Render as a JSON list of strings, one string per line with blank lines omitted, the part of the lines that opens with the line containing "The matte white dress at center is in" and closes with the line containing "You are a photographer standing". Include both of those lines and nothing outside them.
--------------------
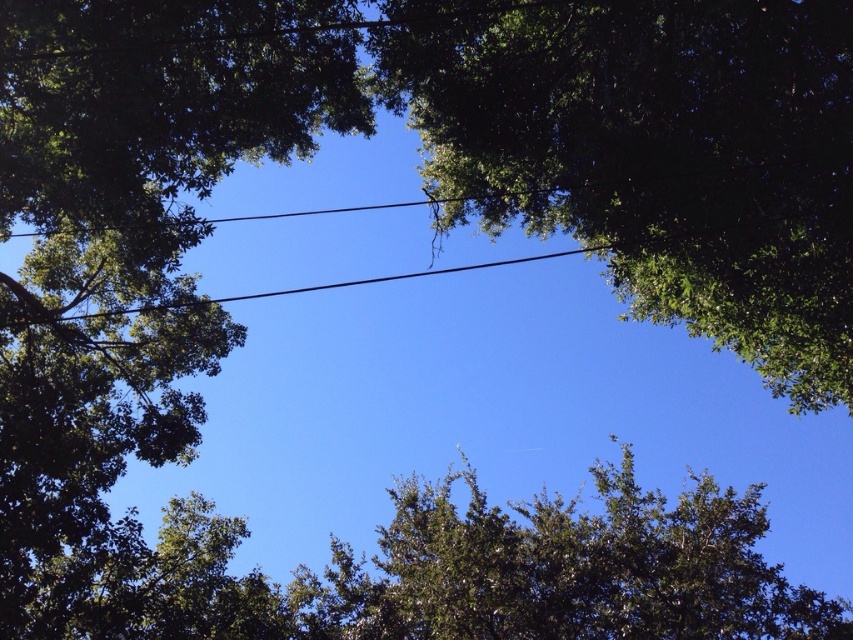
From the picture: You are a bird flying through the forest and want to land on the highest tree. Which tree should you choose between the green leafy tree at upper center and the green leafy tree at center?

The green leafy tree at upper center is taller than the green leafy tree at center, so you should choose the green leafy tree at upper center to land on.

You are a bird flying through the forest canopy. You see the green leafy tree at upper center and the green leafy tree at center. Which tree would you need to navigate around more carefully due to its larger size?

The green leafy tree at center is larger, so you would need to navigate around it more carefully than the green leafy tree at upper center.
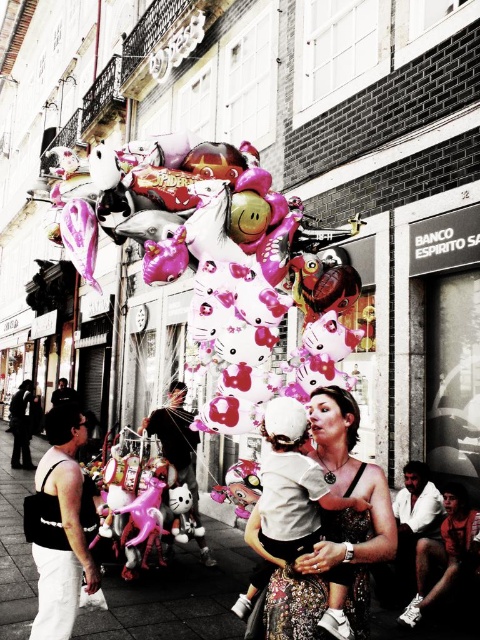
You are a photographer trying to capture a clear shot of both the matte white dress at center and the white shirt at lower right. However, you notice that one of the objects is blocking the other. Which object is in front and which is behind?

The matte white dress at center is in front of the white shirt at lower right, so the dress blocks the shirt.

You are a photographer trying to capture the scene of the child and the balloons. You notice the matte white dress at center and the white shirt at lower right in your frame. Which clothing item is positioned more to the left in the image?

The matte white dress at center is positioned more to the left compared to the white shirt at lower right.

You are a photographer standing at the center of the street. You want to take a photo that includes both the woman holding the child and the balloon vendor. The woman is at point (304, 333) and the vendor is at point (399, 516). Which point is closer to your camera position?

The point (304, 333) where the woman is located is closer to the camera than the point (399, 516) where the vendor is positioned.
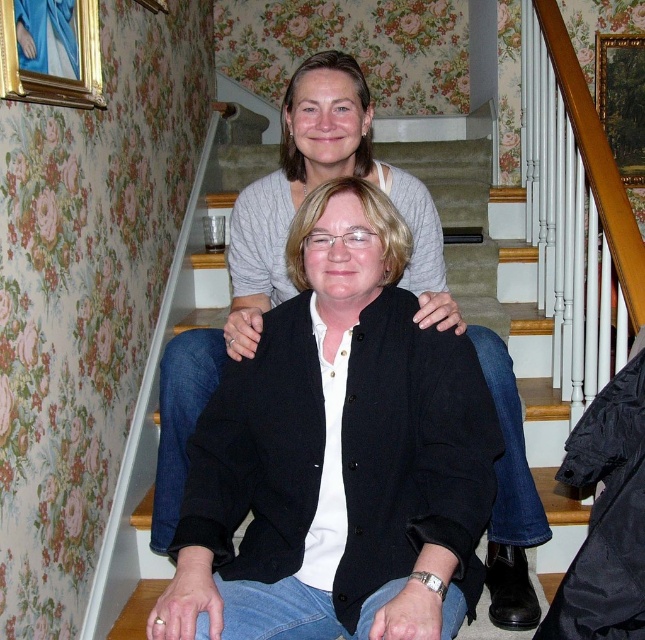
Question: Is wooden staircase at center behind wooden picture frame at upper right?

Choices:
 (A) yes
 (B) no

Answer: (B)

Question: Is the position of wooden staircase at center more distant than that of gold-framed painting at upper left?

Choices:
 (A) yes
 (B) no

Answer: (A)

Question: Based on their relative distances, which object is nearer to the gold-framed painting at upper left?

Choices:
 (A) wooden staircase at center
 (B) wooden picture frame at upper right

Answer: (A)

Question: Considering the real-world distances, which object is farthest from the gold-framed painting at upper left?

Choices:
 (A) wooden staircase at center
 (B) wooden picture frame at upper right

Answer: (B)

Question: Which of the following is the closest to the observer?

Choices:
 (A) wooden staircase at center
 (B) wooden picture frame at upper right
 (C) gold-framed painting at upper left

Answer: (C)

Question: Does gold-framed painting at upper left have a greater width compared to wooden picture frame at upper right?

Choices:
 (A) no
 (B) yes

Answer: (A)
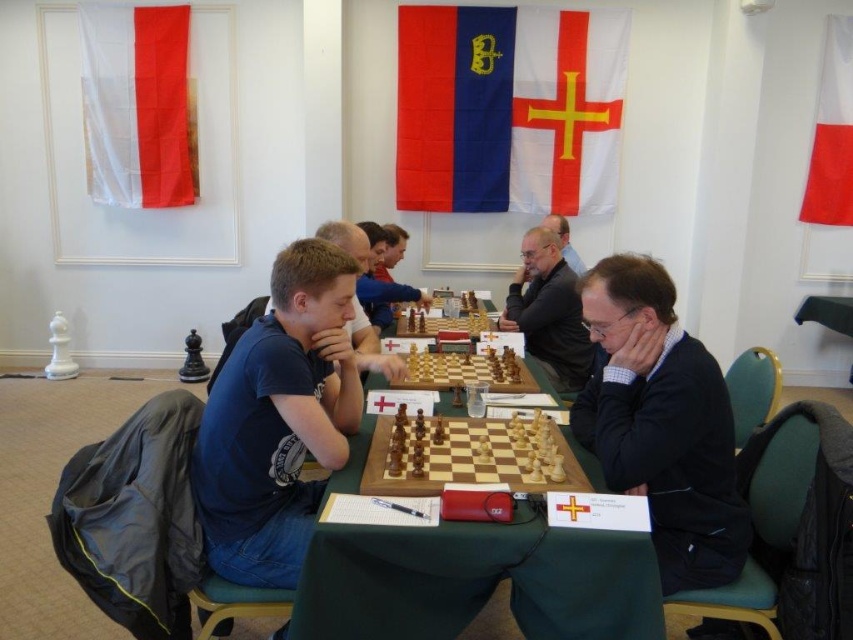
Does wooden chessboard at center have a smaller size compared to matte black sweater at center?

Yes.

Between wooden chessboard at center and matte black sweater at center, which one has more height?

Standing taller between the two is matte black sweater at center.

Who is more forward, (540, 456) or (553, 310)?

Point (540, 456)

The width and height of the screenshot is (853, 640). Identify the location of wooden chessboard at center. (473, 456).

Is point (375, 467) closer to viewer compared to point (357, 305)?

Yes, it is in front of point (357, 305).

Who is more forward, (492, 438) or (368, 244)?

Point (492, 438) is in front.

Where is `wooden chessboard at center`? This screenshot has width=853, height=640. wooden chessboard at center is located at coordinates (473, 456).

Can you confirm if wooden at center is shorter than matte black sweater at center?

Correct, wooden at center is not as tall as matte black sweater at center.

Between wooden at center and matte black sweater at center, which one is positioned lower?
--------------------
## TASK SOLUTION:
[
  "The matte white dress at center is in front of the white shirt at lower right, so the dress blocks the shirt.",
  "You are a photographer trying to capture the scene of the child and the balloons. You notice the matte white dress at center and the white shirt at lower right in your frame. Which clothing item is positioned more to the left in the image?",
  "The matte white dress at center is positioned more to the left compared to the white shirt at lower right.",
  "You are a photographer standing at the center of the street. You want to take a photo that includes both the woman holding the child and the balloon vendor. The woman is at point (304, 333) and the vendor is at point (399, 516). Which point is closer to your camera position?"
]